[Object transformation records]
++++++++
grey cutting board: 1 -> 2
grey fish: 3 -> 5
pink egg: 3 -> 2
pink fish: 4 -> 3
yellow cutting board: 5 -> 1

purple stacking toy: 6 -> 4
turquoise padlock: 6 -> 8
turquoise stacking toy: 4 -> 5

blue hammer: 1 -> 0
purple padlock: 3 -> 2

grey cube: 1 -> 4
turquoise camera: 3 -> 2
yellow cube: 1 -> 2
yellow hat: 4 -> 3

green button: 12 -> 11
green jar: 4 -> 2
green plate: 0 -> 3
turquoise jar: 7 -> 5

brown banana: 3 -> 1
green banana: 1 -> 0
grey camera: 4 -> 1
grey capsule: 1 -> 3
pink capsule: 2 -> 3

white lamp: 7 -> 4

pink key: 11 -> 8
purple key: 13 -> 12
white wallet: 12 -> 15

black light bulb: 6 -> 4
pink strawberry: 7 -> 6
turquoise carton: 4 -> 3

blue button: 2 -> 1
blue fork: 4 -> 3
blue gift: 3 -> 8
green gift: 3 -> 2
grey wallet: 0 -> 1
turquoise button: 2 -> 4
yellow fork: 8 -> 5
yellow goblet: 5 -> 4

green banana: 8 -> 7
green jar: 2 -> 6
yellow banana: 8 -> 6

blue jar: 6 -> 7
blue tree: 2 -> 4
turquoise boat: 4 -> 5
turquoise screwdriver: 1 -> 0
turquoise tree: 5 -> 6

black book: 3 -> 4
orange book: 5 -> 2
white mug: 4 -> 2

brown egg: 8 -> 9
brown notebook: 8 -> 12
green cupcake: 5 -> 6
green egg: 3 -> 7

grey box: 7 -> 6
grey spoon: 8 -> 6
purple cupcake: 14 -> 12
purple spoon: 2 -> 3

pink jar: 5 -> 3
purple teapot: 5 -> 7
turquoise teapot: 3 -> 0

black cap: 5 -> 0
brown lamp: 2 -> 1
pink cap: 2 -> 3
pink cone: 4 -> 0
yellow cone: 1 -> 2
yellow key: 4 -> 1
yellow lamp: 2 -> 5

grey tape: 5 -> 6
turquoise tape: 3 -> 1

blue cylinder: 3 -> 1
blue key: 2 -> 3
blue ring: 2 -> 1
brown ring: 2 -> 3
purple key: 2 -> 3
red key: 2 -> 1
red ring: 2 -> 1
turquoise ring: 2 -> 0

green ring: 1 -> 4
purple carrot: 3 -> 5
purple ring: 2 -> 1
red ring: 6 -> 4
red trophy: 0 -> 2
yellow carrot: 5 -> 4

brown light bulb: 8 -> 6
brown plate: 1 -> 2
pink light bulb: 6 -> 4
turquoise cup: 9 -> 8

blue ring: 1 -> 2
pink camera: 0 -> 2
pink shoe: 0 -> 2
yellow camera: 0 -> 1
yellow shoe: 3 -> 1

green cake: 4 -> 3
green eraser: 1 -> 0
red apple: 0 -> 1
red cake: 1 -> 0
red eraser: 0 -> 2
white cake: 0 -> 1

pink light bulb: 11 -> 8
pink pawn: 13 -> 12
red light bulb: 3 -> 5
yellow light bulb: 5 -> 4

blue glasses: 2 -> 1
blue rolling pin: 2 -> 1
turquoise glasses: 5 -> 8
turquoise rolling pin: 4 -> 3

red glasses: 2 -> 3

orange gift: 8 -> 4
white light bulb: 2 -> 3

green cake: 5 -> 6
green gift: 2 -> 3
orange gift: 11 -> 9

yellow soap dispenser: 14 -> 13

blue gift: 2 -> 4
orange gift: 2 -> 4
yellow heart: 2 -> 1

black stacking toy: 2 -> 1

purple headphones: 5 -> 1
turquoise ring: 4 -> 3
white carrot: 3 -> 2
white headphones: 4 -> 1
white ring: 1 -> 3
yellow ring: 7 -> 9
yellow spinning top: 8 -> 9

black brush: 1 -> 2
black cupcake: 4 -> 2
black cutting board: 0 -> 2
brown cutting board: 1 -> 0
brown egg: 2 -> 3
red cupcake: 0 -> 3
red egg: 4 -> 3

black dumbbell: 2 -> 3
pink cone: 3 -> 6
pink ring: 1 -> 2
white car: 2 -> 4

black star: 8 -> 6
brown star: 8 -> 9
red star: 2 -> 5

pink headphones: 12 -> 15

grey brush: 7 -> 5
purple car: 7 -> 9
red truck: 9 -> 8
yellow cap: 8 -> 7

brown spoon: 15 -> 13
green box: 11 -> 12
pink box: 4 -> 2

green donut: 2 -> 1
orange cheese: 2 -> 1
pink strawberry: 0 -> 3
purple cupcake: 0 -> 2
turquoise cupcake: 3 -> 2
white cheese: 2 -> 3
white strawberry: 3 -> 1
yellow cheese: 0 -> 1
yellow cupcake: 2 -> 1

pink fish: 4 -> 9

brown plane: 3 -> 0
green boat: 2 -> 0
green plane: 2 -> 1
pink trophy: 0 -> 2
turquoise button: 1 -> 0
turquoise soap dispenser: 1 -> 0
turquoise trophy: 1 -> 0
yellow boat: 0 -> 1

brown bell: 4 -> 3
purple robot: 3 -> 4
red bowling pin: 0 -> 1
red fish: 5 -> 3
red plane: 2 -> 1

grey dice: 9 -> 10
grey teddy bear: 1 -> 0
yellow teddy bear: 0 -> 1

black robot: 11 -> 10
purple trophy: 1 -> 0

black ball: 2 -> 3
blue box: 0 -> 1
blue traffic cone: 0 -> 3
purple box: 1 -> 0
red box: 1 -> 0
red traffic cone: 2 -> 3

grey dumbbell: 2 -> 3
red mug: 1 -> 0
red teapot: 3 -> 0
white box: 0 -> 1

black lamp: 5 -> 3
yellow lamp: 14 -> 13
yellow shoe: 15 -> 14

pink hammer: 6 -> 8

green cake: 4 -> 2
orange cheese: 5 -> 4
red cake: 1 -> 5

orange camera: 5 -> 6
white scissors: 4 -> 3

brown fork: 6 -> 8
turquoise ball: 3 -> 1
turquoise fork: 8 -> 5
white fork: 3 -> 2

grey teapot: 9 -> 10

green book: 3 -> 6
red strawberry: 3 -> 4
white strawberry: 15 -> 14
++++++++
■ **Work to be completed**
Repeat the data word for word, starting at its first line and stopping after the line that contains "grey capsule: 1 -> 3".

■ **Response for this exercise**
grey cutting board: 1 -> 2
grey fish: 3 -> 5
pink egg: 3 -> 2
pink fish: 4 -> 3
yellow cutting board: 5 -> 1

purple stacking toy: 6 -> 4
turquoise padlock: 6 -> 8
turquoise stacking toy: 4 -> 5

blue hammer: 1 -> 0
purple padlock: 3 -> 2

grey cube: 1 -> 4
turquoise camera: 3 -> 2
yellow cube: 1 -> 2
yellow hat: 4 -> 3

green button: 12 -> 11
green jar: 4 -> 2
green plate: 0 -> 3
turquoise jar: 7 -> 5

brown banana: 3 -> 1
green banana: 1 -> 0
grey camera: 4 -> 1
grey capsule: 1 -> 3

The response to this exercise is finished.